__DATA PROVIDED__:
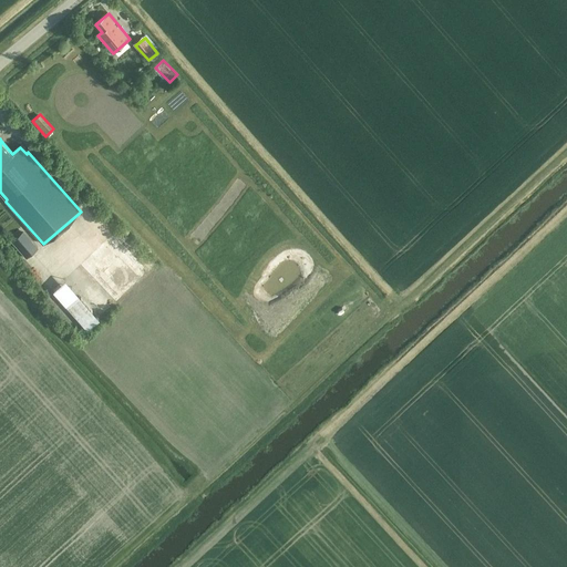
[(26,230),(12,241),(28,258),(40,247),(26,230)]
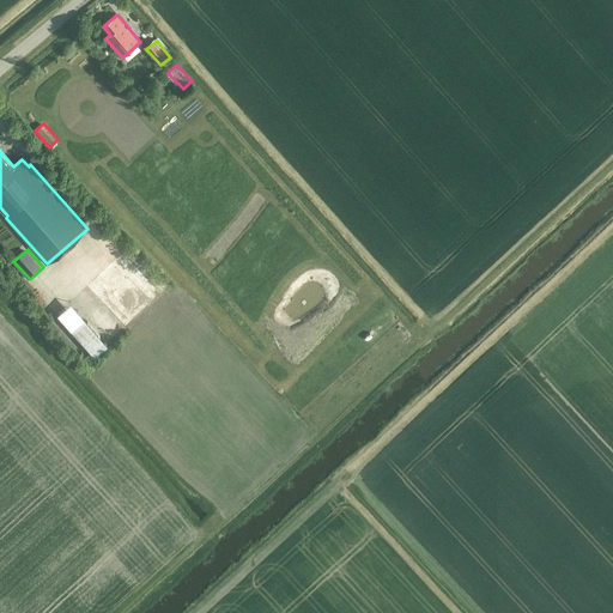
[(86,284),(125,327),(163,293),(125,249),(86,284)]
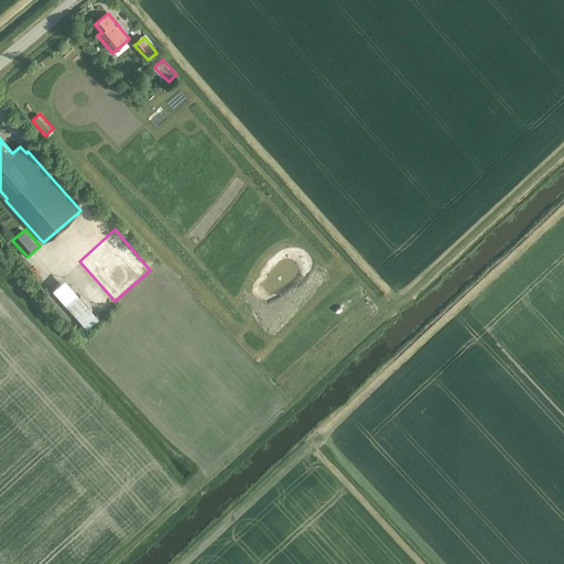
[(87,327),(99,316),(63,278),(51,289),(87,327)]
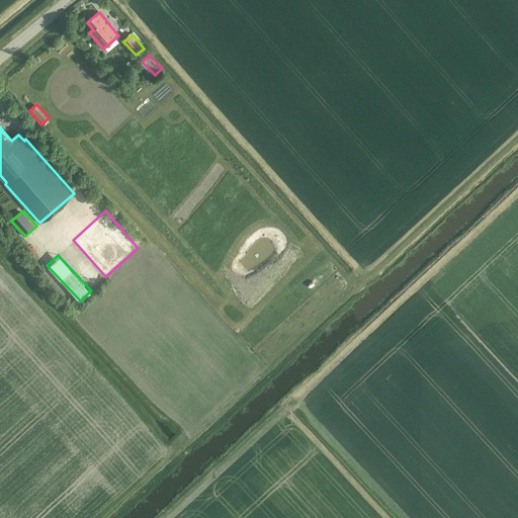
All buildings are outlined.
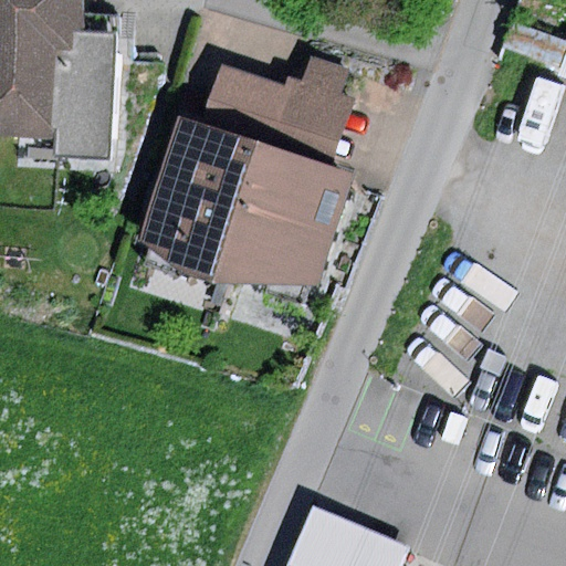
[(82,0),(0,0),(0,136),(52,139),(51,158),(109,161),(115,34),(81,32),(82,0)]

__DIRECTIONS FOR THIS TASK__:
The lines from the one containing "[(87,327),(99,316),(63,278),(51,289),(87,327)]" through the final line of the data are to be repeated exactly, with both ends included and all pictures left out.

__ANSWER SECTION__:
[(87,327),(99,316),(63,278),(51,289),(87,327)]
All buildings are outlined.
[(82,0),(0,0),(0,136),(52,139),(51,158),(109,161),(115,34),(81,32),(82,0)]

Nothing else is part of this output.